Image sets with object changes
· · · · ·
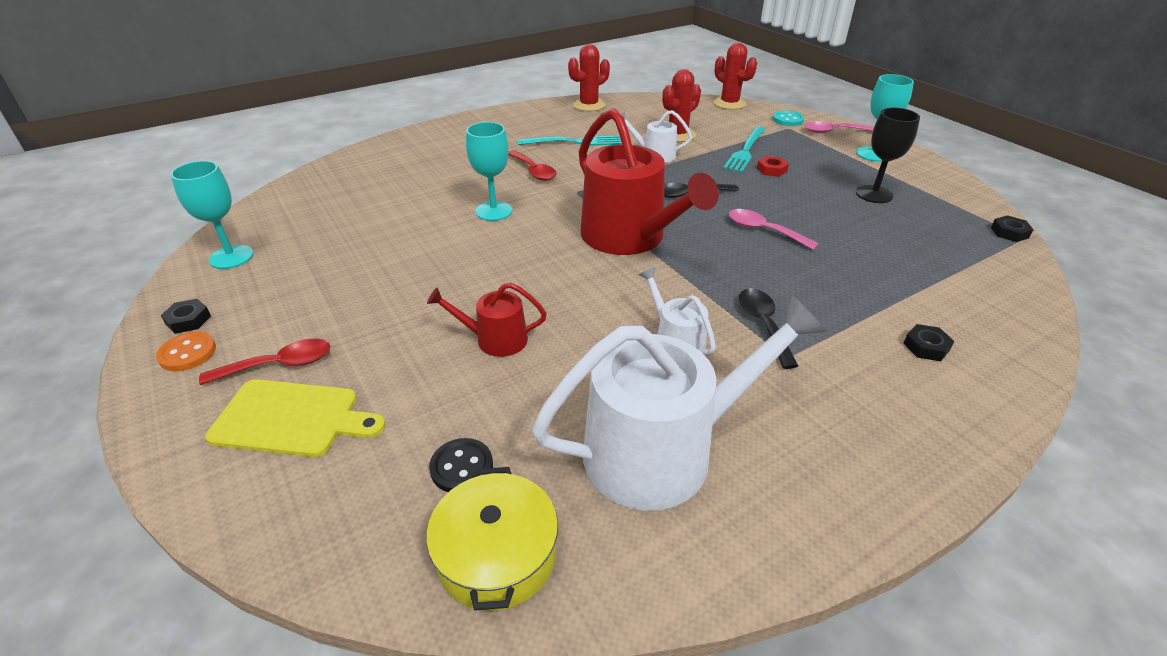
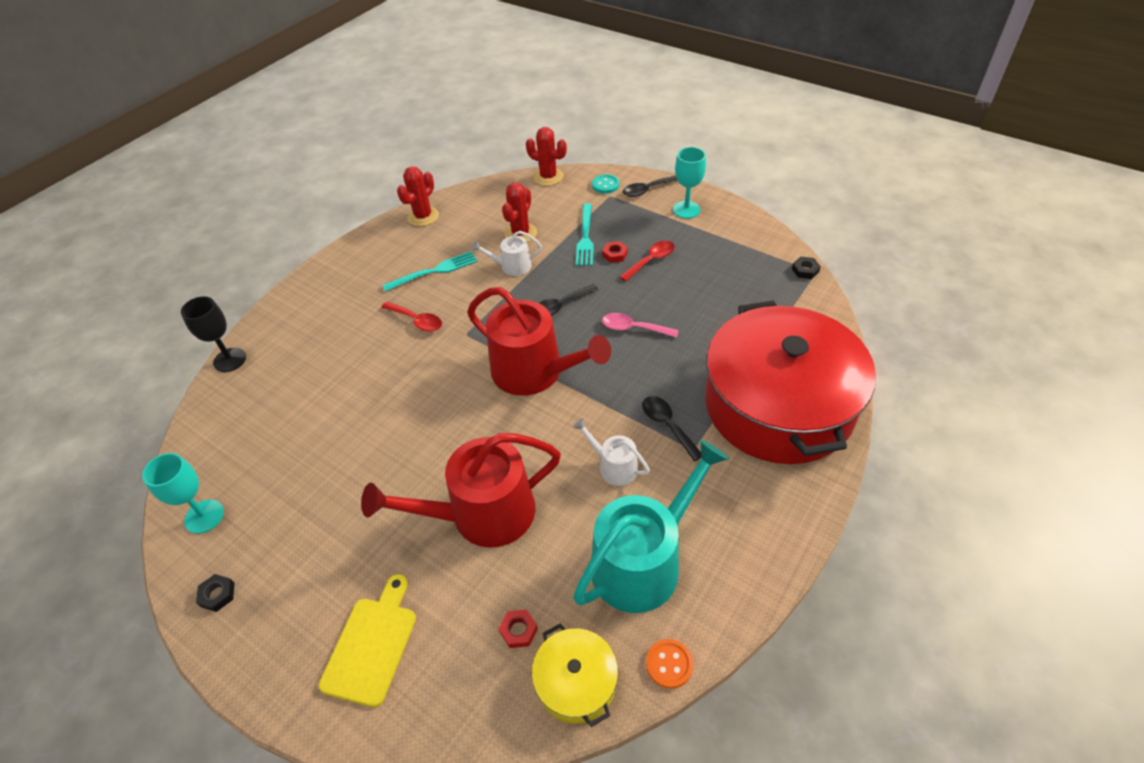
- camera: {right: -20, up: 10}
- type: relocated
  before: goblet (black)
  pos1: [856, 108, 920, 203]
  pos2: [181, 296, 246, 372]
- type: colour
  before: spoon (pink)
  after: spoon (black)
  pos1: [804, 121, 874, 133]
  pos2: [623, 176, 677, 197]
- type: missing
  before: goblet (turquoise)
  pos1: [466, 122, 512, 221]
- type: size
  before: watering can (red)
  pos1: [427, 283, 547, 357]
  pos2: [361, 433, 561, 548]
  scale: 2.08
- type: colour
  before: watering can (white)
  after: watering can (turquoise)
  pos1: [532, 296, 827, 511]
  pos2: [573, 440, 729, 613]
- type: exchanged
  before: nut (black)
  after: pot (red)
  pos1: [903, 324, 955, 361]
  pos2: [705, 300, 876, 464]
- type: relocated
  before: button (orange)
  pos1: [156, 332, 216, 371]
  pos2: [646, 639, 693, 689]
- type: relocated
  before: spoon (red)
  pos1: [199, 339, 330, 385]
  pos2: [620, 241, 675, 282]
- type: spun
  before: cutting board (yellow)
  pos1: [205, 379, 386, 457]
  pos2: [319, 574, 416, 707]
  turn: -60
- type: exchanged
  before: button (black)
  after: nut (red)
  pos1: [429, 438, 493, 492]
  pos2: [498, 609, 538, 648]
· · · · ·
Work task
Only the lines from the start of the records to the line with "after: pot (red)" belong in the copy. Print them exactly, minus pictures.

Finished exercise
- camera: {right: -20, up: 10}
- type: relocated
  before: goblet (black)
  pos1: [856, 108, 920, 203]
  pos2: [181, 296, 246, 372]
- type: colour
  before: spoon (pink)
  after: spoon (black)
  pos1: [804, 121, 874, 133]
  pos2: [623, 176, 677, 197]
- type: missing
  before: goblet (turquoise)
  pos1: [466, 122, 512, 221]
- type: size
  before: watering can (red)
  pos1: [427, 283, 547, 357]
  pos2: [361, 433, 561, 548]
  scale: 2.08
- type: colour
  before: watering can (white)
  after: watering can (turquoise)
  pos1: [532, 296, 827, 511]
  pos2: [573, 440, 729, 613]
- type: exchanged
  before: nut (black)
  after: pot (red)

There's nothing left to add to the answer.